[Scene difference descriptions]
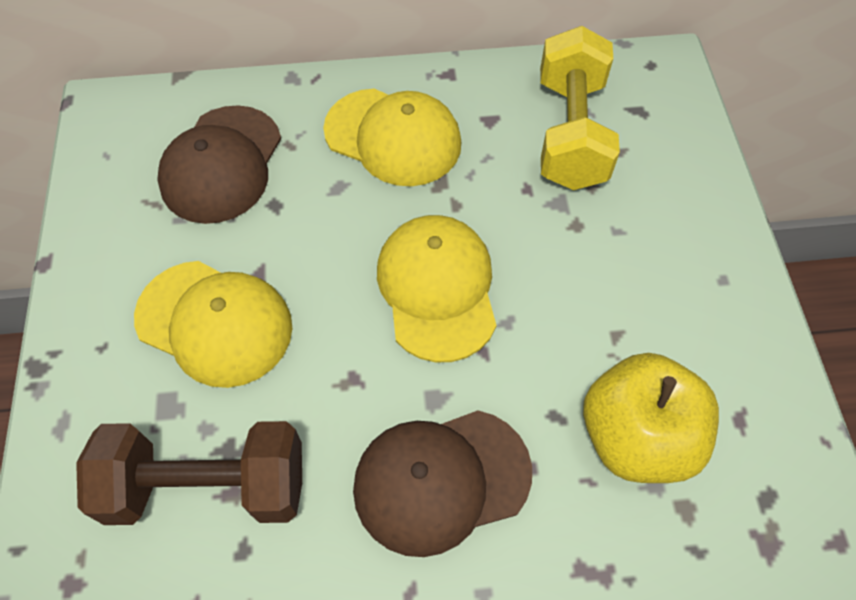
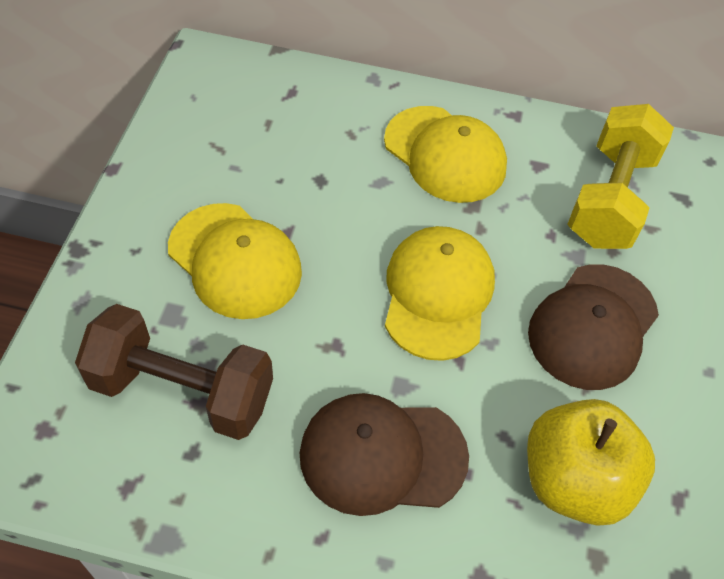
camera: 15 degrees right, 5 degrees down
(221, 164) = (287, 133): brown cap -> brown cap (592, 326)

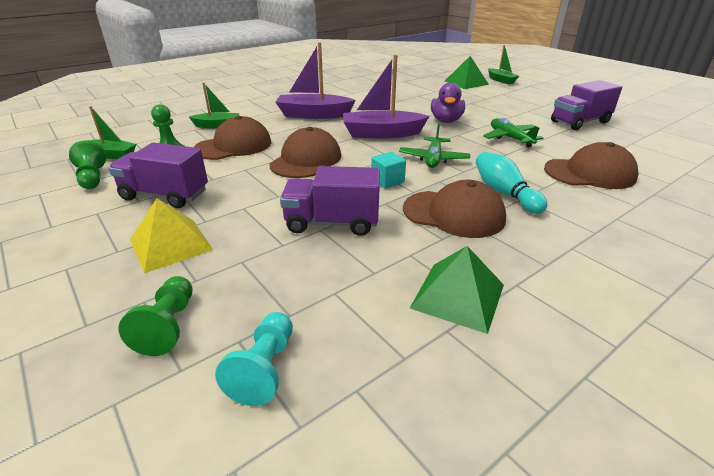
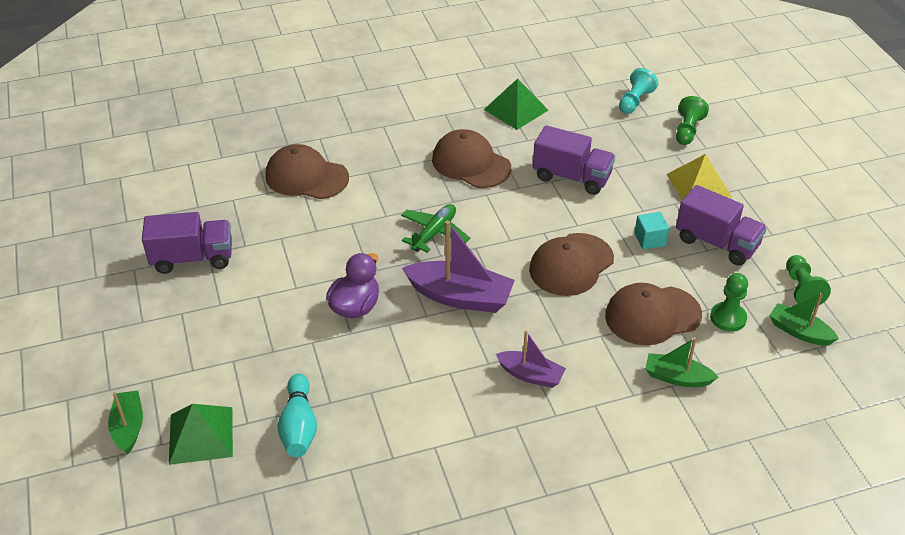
camera: 160 degrees left, 10 degrees up
(313, 115) = (530, 375): purple boat -> purple boat, size x0.59
(387, 181) = (502, 212): turquoise cube -> turquoise cube (650, 239)
(504, 193) = (409, 174): turquoise bowling pin -> turquoise bowling pin (299, 426)
(510, 138) = (316, 248): green plane -> none

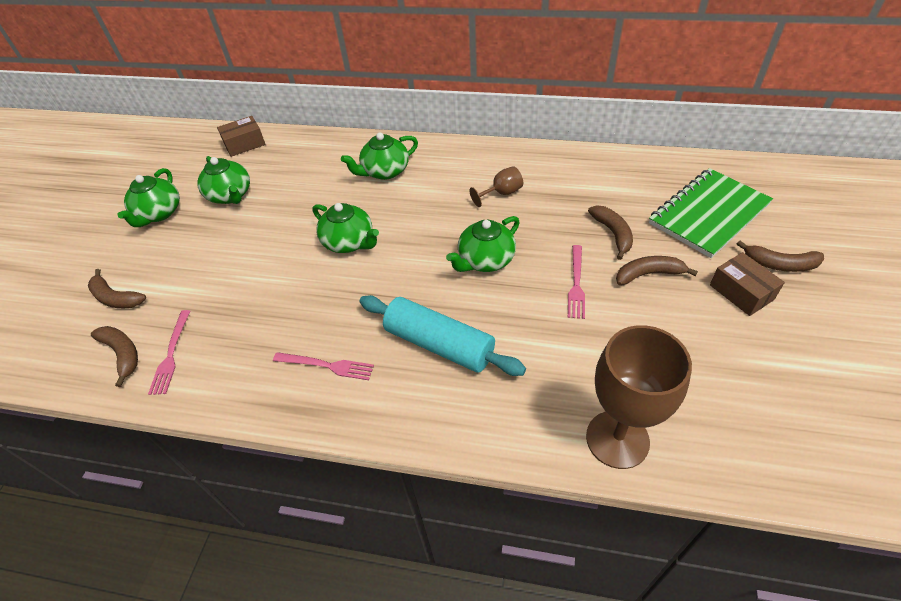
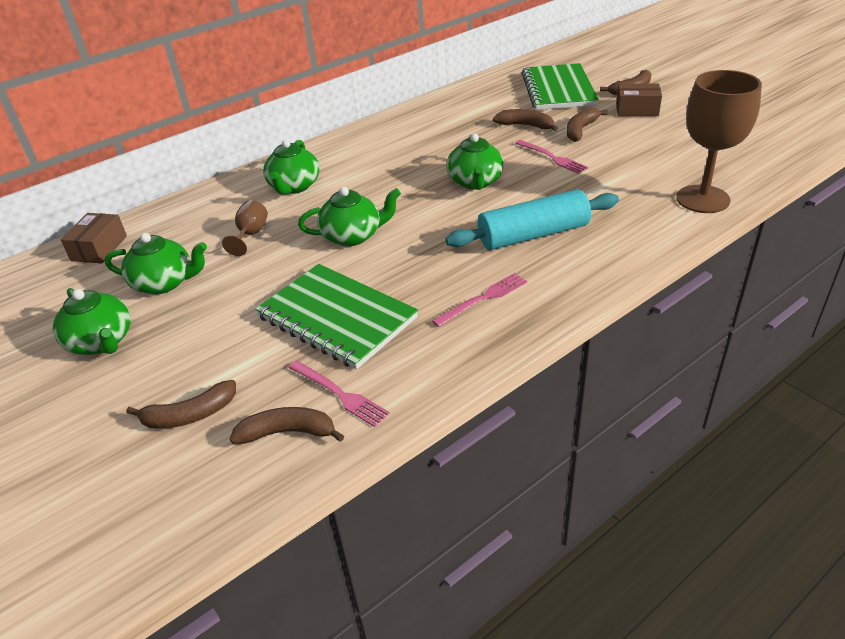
camera: 50 degrees left, 10 degrees down
(249, 299) = (337, 318): none -> green notebook
(501, 193) = (415, 147): brown goblet -> brown goblet (251, 235)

WHAT IS NEEDED: Copy out the lines above unchanged. Skip the images.

RESULT BELOW:
camera: 15 degrees right, 5 degrees down
(221, 164) = (287, 133): brown cap -> brown cap (592, 326)

camera: 160 degrees left, 10 degrees up
(313, 115) = (530, 375): purple boat -> purple boat, size x0.59
(387, 181) = (502, 212): turquoise cube -> turquoise cube (650, 239)
(504, 193) = (409, 174): turquoise bowling pin -> turquoise bowling pin (299, 426)
(510, 138) = (316, 248): green plane -> none

camera: 50 degrees left, 10 degrees down
(249, 299) = (337, 318): none -> green notebook
(501, 193) = (415, 147): brown goblet -> brown goblet (251, 235)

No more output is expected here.